## Start Materials provided

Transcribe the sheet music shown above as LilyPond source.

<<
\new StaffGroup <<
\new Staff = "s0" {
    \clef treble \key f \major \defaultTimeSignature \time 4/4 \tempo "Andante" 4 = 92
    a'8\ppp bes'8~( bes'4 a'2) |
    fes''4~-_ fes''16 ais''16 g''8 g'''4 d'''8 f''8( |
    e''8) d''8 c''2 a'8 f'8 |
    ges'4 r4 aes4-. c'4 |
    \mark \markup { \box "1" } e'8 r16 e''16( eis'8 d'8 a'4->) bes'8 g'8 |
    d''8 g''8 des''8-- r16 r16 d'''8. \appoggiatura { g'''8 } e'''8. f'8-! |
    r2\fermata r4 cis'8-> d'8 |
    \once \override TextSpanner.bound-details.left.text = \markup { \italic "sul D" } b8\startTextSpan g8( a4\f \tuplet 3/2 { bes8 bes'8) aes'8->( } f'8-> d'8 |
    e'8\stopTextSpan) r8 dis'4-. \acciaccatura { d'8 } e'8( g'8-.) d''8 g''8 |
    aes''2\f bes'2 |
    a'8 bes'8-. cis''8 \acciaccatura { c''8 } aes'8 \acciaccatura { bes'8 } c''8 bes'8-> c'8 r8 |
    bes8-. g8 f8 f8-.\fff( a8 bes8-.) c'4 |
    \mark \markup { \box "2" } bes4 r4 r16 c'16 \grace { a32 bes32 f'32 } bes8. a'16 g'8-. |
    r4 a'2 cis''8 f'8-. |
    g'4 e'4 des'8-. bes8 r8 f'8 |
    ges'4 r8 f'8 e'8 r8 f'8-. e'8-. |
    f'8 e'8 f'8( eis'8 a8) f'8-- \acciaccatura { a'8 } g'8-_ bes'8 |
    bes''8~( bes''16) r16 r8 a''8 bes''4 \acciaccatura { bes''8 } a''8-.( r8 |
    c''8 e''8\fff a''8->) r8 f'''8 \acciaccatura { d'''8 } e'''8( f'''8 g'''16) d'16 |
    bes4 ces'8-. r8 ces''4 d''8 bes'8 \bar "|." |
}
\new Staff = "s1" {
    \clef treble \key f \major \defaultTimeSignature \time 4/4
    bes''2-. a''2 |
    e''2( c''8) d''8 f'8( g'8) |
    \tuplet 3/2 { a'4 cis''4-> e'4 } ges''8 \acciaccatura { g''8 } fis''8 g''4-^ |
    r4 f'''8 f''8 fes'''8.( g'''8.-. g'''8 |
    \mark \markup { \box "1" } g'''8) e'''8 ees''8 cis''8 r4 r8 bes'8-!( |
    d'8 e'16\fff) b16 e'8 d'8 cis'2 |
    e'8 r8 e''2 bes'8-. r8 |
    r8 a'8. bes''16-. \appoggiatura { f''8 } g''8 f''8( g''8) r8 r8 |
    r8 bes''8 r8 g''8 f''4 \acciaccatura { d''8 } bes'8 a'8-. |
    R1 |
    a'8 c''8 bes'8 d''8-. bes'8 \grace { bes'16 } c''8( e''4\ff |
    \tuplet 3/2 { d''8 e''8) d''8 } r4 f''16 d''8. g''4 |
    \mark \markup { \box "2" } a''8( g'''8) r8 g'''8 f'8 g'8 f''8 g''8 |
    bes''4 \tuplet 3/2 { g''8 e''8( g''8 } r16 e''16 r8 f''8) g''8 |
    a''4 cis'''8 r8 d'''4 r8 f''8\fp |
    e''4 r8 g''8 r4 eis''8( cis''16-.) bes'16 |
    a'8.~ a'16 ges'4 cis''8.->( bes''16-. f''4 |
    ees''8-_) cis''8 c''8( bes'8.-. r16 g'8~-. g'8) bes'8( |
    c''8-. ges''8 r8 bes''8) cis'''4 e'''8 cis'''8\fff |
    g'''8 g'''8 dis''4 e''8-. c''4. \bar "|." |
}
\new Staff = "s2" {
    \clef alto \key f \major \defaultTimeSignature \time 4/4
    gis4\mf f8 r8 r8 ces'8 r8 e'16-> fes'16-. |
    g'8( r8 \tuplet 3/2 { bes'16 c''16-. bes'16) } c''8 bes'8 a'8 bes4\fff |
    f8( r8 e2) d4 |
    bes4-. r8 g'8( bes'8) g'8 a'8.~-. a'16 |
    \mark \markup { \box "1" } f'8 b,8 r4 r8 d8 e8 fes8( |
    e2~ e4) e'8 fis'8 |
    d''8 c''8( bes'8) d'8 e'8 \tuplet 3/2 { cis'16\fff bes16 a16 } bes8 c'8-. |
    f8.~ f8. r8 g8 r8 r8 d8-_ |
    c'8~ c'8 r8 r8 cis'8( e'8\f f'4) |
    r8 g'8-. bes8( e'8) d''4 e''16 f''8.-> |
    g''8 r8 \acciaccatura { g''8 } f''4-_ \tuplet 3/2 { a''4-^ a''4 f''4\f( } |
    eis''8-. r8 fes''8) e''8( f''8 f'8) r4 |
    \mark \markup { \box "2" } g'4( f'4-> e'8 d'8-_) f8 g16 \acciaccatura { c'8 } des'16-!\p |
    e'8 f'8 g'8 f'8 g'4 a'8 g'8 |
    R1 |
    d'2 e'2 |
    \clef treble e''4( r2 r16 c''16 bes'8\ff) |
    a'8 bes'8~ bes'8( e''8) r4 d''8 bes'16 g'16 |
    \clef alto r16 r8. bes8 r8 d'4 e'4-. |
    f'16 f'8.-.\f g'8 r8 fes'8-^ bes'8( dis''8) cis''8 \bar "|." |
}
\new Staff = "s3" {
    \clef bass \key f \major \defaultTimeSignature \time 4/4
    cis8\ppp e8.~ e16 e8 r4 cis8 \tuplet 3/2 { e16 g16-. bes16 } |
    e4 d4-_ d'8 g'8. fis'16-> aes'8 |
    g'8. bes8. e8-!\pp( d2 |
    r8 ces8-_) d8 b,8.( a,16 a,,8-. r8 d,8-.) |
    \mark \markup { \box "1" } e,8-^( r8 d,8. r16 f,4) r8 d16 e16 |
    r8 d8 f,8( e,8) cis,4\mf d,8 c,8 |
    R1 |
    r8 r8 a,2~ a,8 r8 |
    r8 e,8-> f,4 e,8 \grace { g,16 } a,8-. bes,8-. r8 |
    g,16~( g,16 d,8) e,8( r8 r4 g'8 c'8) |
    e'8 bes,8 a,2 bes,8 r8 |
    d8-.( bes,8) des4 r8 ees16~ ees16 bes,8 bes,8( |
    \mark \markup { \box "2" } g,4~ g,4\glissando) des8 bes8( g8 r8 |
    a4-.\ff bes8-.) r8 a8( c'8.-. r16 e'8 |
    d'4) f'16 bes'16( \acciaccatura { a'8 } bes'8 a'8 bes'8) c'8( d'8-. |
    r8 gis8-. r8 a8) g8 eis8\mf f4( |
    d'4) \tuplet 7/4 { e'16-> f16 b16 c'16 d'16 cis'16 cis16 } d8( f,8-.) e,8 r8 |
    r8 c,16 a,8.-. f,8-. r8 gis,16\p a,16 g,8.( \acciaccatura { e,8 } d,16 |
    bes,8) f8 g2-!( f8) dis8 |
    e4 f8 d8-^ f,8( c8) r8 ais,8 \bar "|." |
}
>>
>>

## End Materials provided

§ Set problem
List every line above that includes the string "acciaccatura".

§ Correct response
    e'8\stopTextSpan) r8 dis'4-. \acciaccatura { d'8 } e'8( g'8-.) d''8 g''8 |
    a'8 bes'8-. cis''8 \acciaccatura { c''8 } aes'8 \acciaccatura { bes'8 } c''8 bes'8-> c'8 r8 |
    f'8 e'8 f'8( eis'8 a8) f'8-- \acciaccatura { a'8 } g'8-_ bes'8 |
    bes''8~( bes''16) r16 r8 a''8 bes''4 \acciaccatura { bes''8 } a''8-.( r8 |
    c''8 e''8\fff a''8->) r8 f'''8 \acciaccatura { d'''8 } e'''8( f'''8 g'''16) d'16 |
    \tuplet 3/2 { a'4 cis''4-> e'4 } ges''8 \acciaccatura { g''8 } fis''8 g''4-^ |
    r8 bes''8 r8 g''8 f''4 \acciaccatura { d''8 } bes'8 a'8-. |
    g''8 r8 \acciaccatura { g''8 } f''4-_ \tuplet 3/2 { a''4-^ a''4 f''4\f( } |
    \mark \markup { \box "2" } g'4( f'4-> e'8 d'8-_) f8 g16 \acciaccatura { c'8 } des'16-!\p |
    d'4) f'16 bes'16( \acciaccatura { a'8 } bes'8 a'8 bes'8) c'8( d'8-. |
    r8 c,16 a,8.-. f,8-. r8 gis,16\p a,16 g,8.( \acciaccatura { e,8 } d,16 |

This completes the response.